WHAT THE TASK ASKS:
Copy out the material below word for word, keeping every line unchanged.

Entries listed in a dataset

******************************

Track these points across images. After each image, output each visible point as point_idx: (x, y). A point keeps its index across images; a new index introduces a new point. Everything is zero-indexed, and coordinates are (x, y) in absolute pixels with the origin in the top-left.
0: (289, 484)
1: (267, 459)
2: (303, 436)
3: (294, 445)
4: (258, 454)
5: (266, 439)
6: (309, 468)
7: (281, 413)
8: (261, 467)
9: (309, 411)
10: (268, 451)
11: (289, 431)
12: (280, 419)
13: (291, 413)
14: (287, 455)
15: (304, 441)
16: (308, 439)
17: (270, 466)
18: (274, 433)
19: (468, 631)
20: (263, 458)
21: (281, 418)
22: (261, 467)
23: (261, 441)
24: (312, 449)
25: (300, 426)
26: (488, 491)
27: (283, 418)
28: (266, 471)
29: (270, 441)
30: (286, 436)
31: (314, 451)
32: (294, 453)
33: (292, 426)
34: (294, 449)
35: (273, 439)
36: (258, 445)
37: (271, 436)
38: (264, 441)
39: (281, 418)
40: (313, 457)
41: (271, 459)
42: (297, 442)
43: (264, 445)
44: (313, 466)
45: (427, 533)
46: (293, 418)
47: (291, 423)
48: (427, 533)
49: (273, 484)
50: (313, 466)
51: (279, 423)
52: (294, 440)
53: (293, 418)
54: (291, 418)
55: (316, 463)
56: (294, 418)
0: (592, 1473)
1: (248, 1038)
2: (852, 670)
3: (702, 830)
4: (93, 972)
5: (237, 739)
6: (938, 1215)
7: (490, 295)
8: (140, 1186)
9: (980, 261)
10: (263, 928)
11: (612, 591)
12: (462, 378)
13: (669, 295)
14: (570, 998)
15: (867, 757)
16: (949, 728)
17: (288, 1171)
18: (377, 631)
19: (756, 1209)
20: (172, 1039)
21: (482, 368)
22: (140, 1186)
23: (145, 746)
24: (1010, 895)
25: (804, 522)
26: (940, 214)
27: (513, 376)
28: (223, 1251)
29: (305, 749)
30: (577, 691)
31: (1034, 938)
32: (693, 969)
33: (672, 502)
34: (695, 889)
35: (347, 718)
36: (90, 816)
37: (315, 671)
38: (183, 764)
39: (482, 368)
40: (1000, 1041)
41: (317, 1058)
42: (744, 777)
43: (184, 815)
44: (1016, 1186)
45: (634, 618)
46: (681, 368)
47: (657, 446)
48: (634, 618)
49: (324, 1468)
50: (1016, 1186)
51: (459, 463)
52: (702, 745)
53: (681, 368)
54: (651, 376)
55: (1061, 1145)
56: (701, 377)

******************************

RESPONSE FOR THIS EXERCISE:
Track these points across images. After each image, output each visible point as point_idx: (x, y). A point keeps its index across images; a new index introduces a new point. Everything is zero-indexed, and coordinates are (x, y) in absolute pixels with the origin in the top-left.
0: (289, 484)
1: (267, 459)
2: (303, 436)
3: (294, 445)
4: (258, 454)
5: (266, 439)
6: (309, 468)
7: (281, 413)
8: (261, 467)
9: (309, 411)
10: (268, 451)
11: (289, 431)
12: (280, 419)
13: (291, 413)
14: (287, 455)
15: (304, 441)
16: (308, 439)
17: (270, 466)
18: (274, 433)
19: (468, 631)
20: (263, 458)
21: (281, 418)
22: (261, 467)
23: (261, 441)
24: (312, 449)
25: (300, 426)
26: (488, 491)
27: (283, 418)
28: (266, 471)
29: (270, 441)
30: (286, 436)
31: (314, 451)
32: (294, 453)
33: (292, 426)
34: (294, 449)
35: (273, 439)
36: (258, 445)
37: (271, 436)
38: (264, 441)
39: (281, 418)
40: (313, 457)
41: (271, 459)
42: (297, 442)
43: (264, 445)
44: (313, 466)
45: (427, 533)
46: (293, 418)
47: (291, 423)
48: (427, 533)
49: (273, 484)
50: (313, 466)
51: (279, 423)
52: (294, 440)
53: (293, 418)
54: (291, 418)
55: (316, 463)
56: (294, 418)
0: (592, 1473)
1: (248, 1038)
2: (852, 670)
3: (702, 830)
4: (93, 972)
5: (237, 739)
6: (938, 1215)
7: (490, 295)
8: (140, 1186)
9: (980, 261)
10: (263, 928)
11: (612, 591)
12: (462, 378)
13: (669, 295)
14: (570, 998)
15: (867, 757)
16: (949, 728)
17: (288, 1171)
18: (377, 631)
19: (756, 1209)
20: (172, 1039)
21: (482, 368)
22: (140, 1186)
23: (145, 746)
24: (1010, 895)
25: (804, 522)
26: (940, 214)
27: (513, 376)
28: (223, 1251)
29: (305, 749)
30: (577, 691)
31: (1034, 938)
32: (693, 969)
33: (672, 502)
34: (695, 889)
35: (347, 718)
36: (90, 816)
37: (315, 671)
38: (183, 764)
39: (482, 368)
40: (1000, 1041)
41: (317, 1058)
42: (744, 777)
43: (184, 815)
44: (1016, 1186)
45: (634, 618)
46: (681, 368)
47: (657, 446)
48: (634, 618)
49: (324, 1468)
50: (1016, 1186)
51: (459, 463)
52: (702, 745)
53: (681, 368)
54: (651, 376)
55: (1061, 1145)
56: (701, 377)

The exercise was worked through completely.